Brief:
What lines in the records include the string "none"? Return each one.

------ Data listing ------

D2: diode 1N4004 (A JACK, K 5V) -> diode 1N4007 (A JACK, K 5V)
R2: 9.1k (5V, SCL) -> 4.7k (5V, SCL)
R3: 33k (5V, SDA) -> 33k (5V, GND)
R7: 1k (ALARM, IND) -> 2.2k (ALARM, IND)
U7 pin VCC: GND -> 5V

------
------ Data listing ------

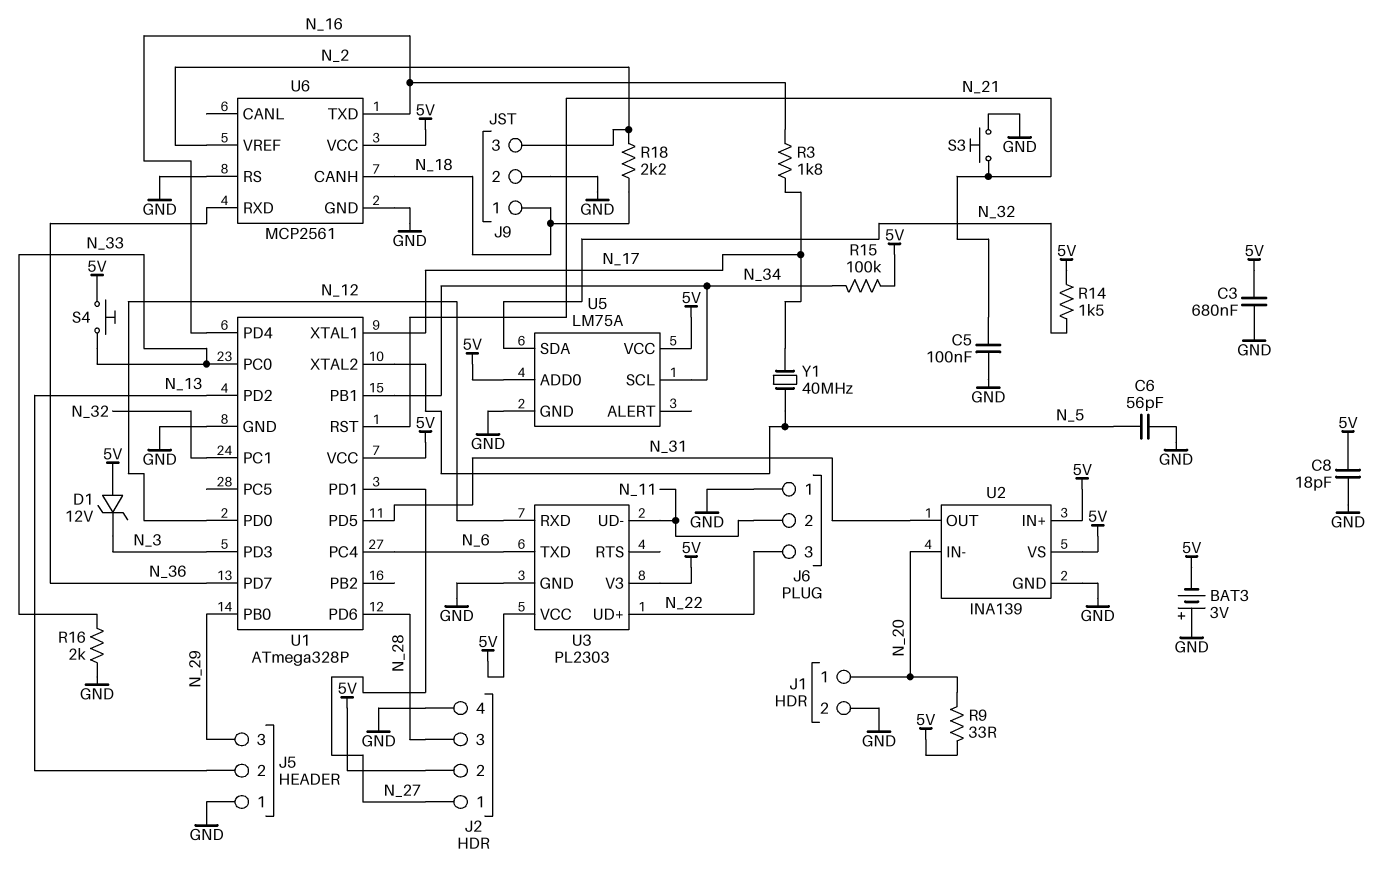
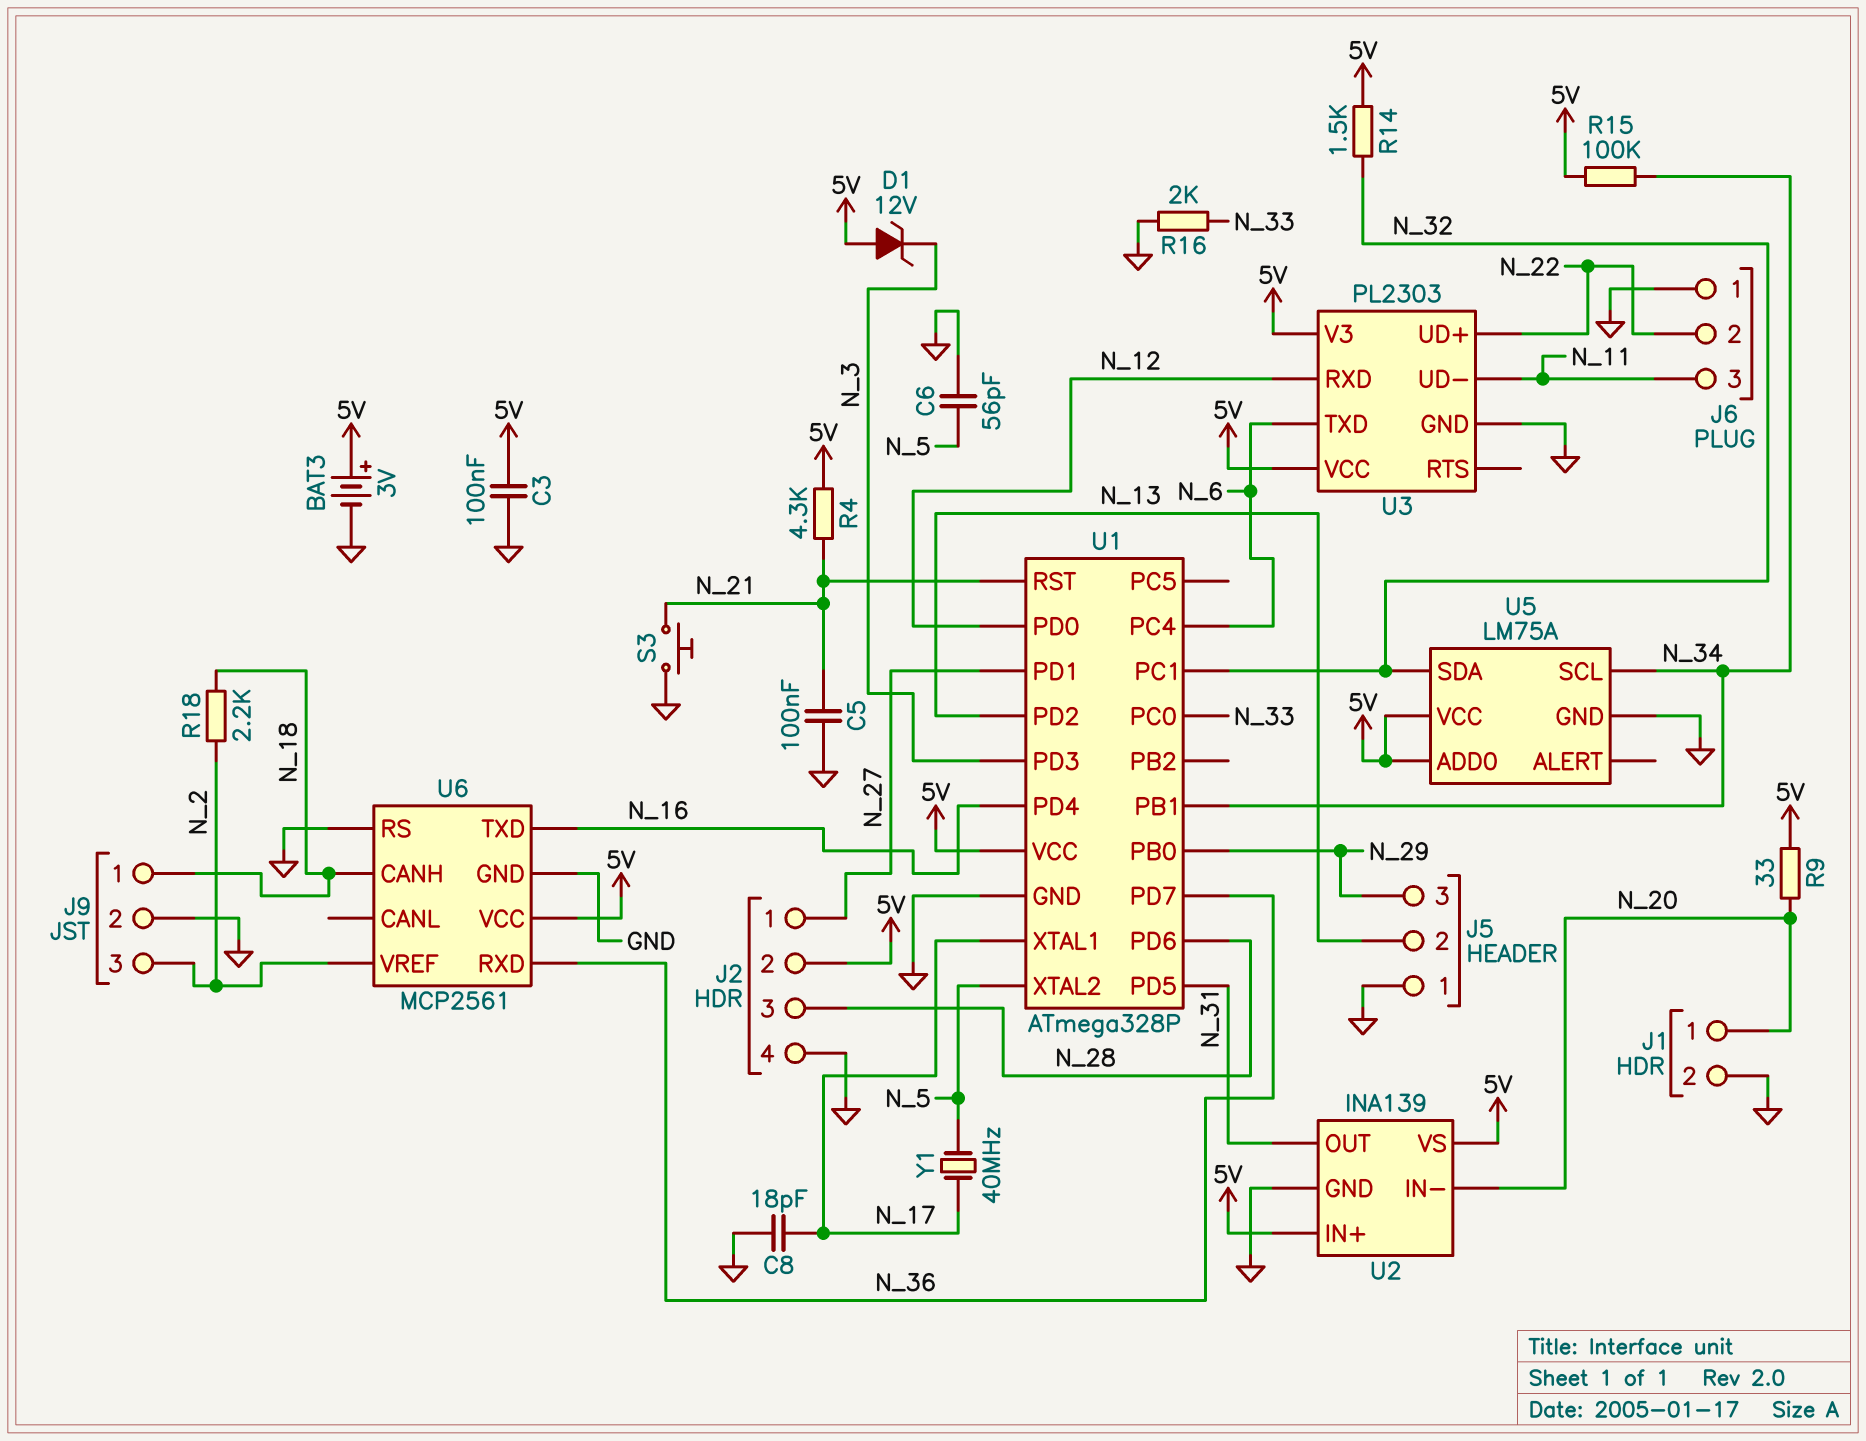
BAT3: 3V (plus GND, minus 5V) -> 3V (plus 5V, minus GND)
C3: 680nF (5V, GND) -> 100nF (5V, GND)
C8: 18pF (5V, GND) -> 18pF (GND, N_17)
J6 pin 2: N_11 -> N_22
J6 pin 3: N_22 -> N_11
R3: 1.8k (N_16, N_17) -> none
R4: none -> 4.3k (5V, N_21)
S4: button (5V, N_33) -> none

------

Worked solution:
R3: 1.8k (N_16, N_17) -> none
R4: none -> 4.3k (5V, N_21)
S4: button (5V, N_33) -> none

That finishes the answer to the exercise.